Only a number is expected in reply: the count of lines below where the word "turquoise" occurs.

- **Data excerpt**:
- - - - - - -
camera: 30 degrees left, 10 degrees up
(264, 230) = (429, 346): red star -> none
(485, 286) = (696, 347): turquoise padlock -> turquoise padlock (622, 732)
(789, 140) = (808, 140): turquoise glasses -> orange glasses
- - - - - - -
- **Task output**:
2